--- START ---
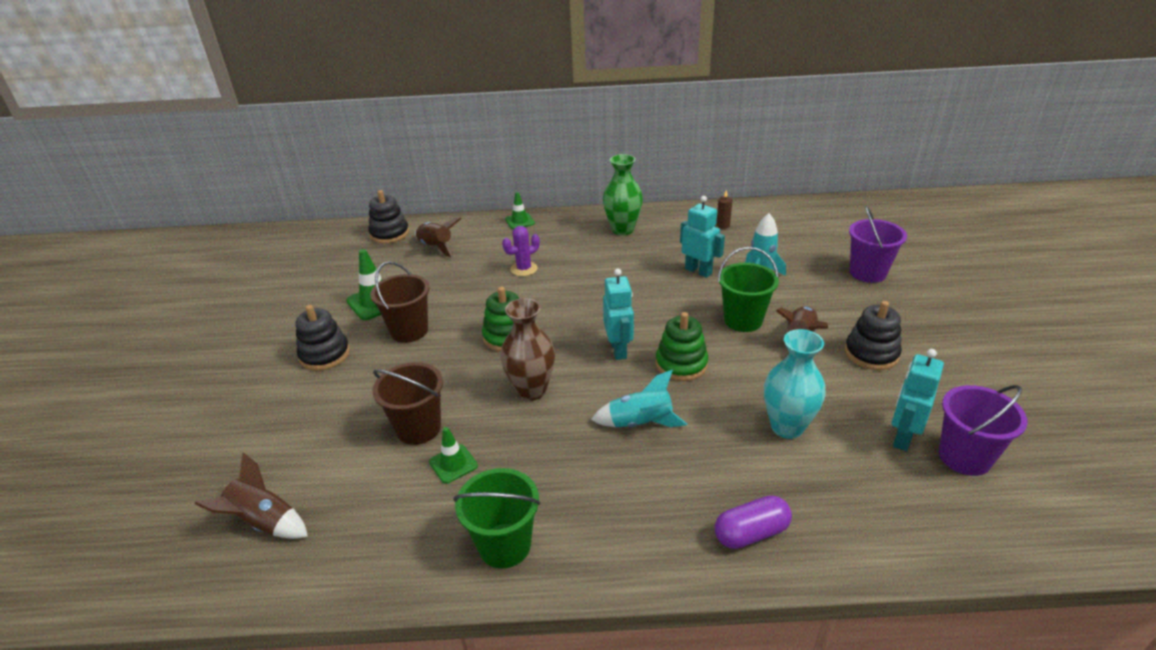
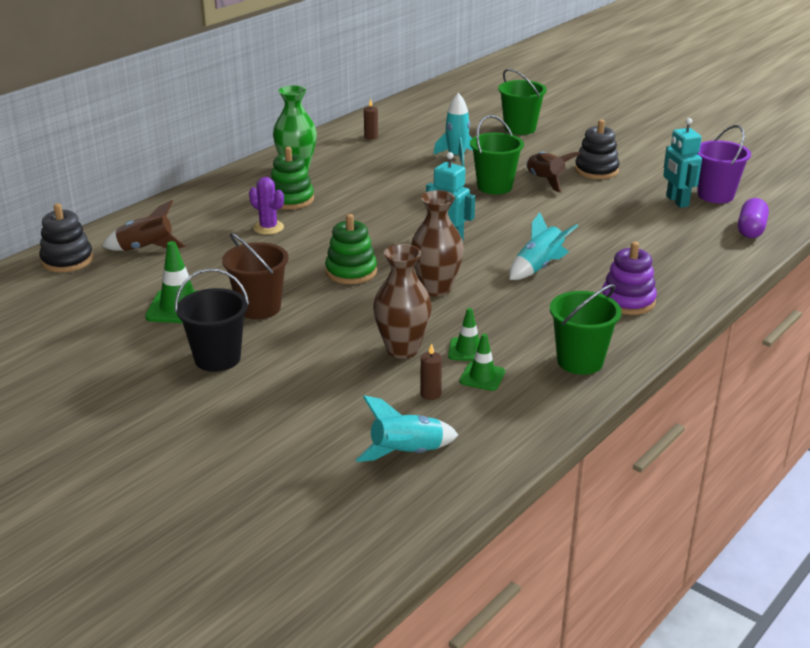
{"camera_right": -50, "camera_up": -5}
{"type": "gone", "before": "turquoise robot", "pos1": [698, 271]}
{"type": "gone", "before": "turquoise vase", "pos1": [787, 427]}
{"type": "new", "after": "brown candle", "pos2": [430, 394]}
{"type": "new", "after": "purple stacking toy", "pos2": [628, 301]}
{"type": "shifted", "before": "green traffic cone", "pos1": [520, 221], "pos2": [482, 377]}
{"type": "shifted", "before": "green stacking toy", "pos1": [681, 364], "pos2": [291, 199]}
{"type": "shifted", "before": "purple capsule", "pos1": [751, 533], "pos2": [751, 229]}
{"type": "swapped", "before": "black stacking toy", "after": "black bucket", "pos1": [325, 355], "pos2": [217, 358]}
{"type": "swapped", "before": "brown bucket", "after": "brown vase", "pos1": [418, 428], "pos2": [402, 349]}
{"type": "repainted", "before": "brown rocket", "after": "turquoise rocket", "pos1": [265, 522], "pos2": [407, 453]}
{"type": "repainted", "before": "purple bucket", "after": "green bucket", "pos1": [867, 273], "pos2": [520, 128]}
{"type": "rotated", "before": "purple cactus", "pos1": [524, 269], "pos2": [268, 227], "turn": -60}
--- END ---
PROBLEM REQUIREMENTS. Among the lines above, return those that hold the word "gone".

YOUR SOLUTION.
{"type": "gone", "before": "turquoise robot", "pos1": [698, 271]}
{"type": "gone", "before": "turquoise vase", "pos1": [787, 427]}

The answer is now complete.